#### What to work on
Using the data that follows, give again word for word the lines between the one holding "green banana: 4 -> 8" and the one holding "turquoise marker: 7 -> 5", inclusive. Omit the pictures.

#### The records
##############################

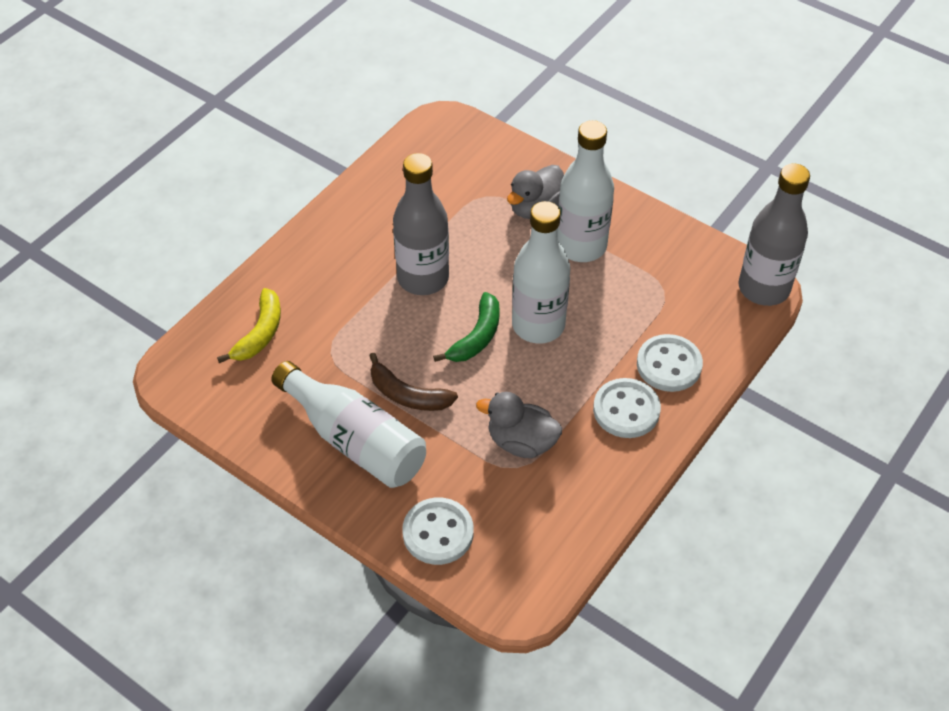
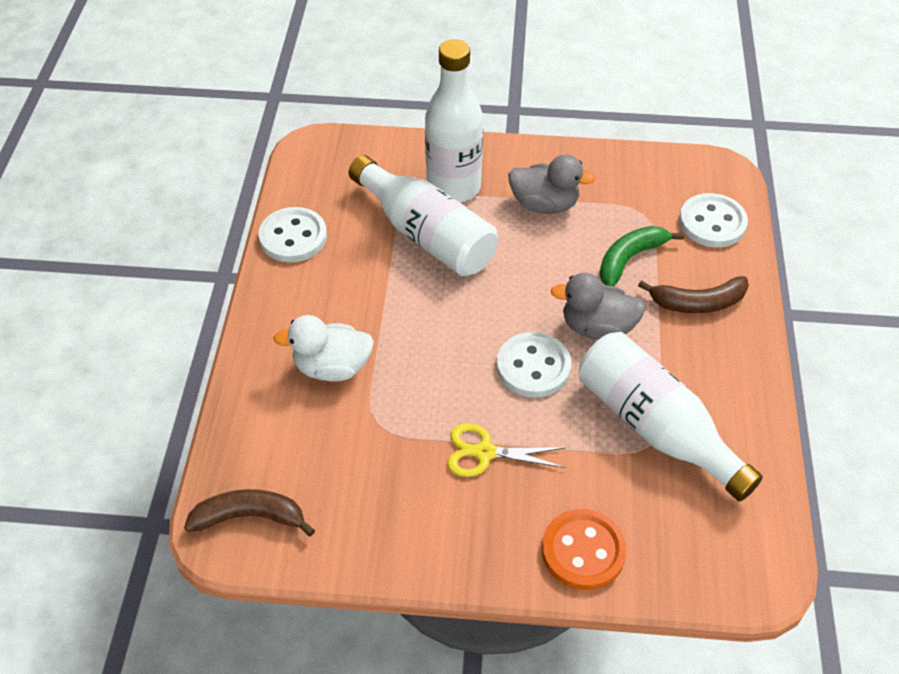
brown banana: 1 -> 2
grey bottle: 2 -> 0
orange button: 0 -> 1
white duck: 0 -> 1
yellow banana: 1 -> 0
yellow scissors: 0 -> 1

##############################

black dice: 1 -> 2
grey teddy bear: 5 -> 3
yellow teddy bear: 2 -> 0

##############################

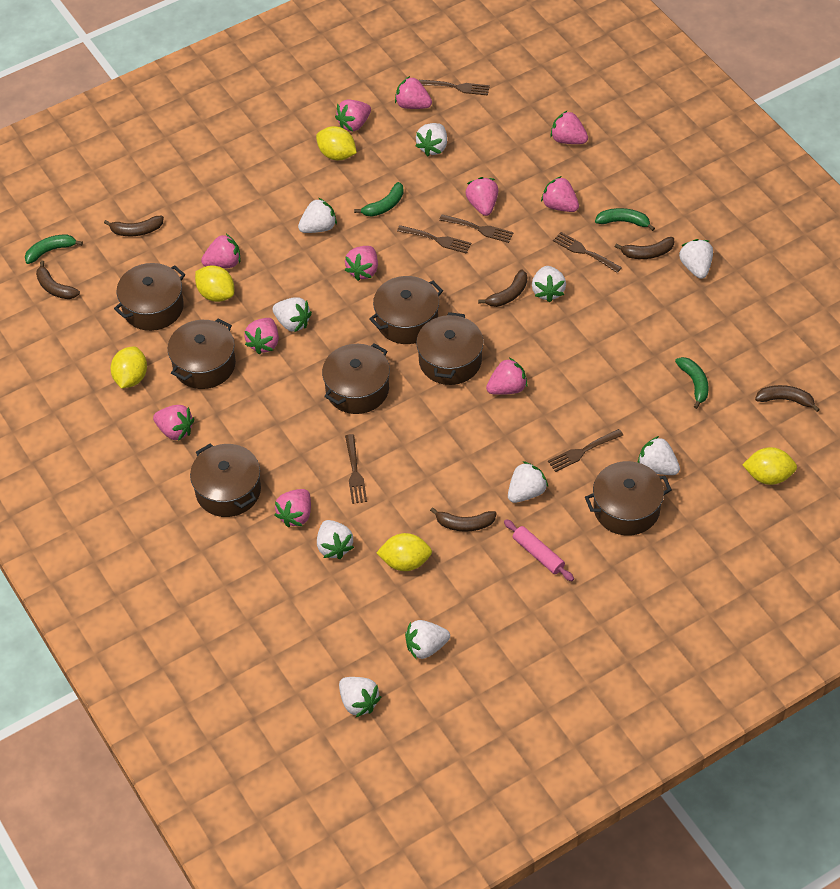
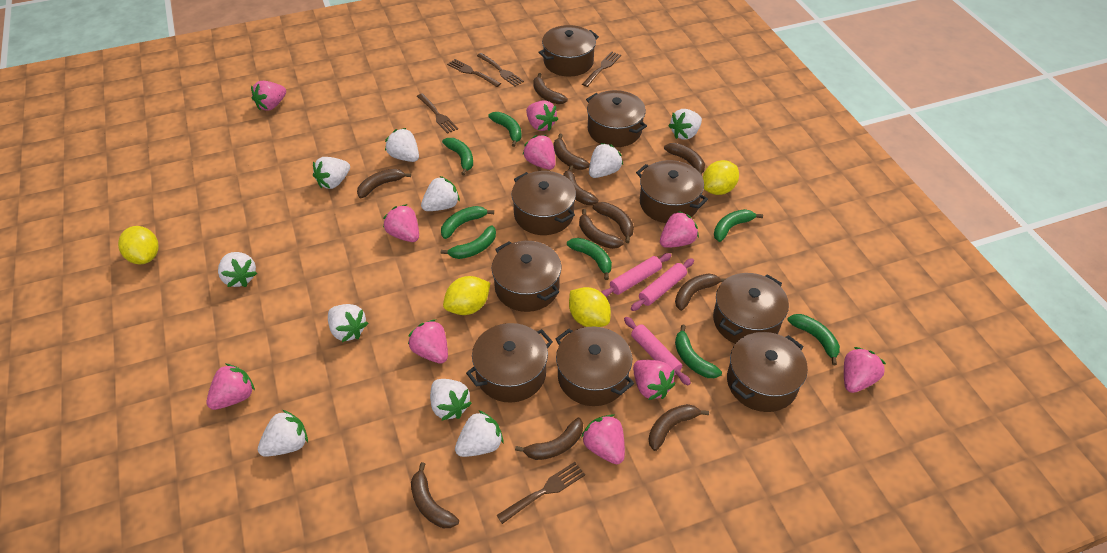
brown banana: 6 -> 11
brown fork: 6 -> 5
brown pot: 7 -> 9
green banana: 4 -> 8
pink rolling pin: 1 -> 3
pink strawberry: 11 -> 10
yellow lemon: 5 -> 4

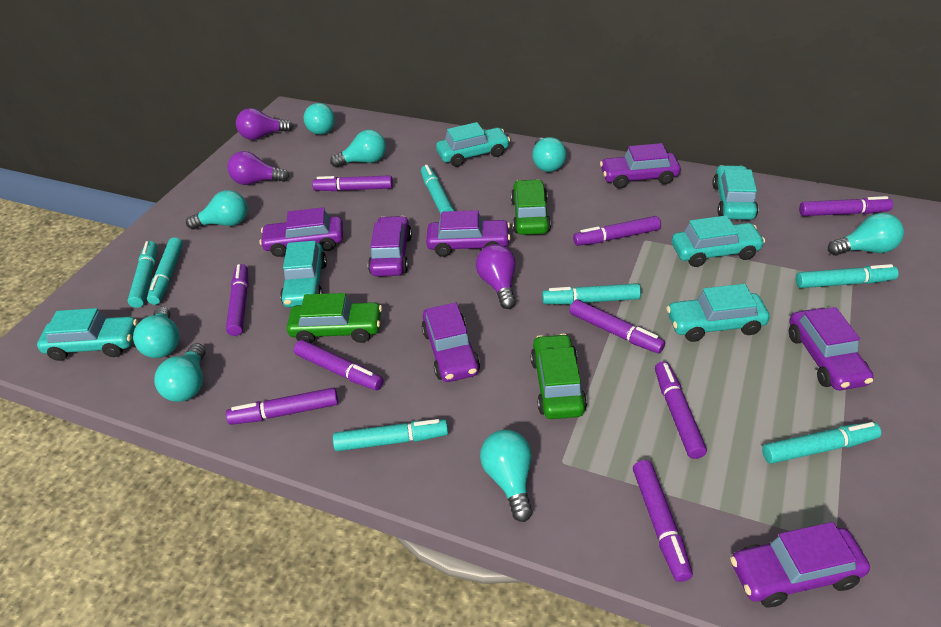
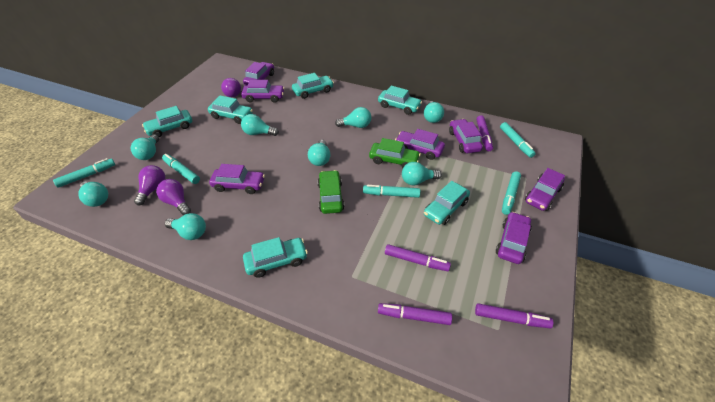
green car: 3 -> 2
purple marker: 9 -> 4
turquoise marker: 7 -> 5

##############################

#### Output
green banana: 4 -> 8
pink rolling pin: 1 -> 3
pink strawberry: 11 -> 10
yellow lemon: 5 -> 4

green car: 3 -> 2
purple marker: 9 -> 4
turquoise marker: 7 -> 5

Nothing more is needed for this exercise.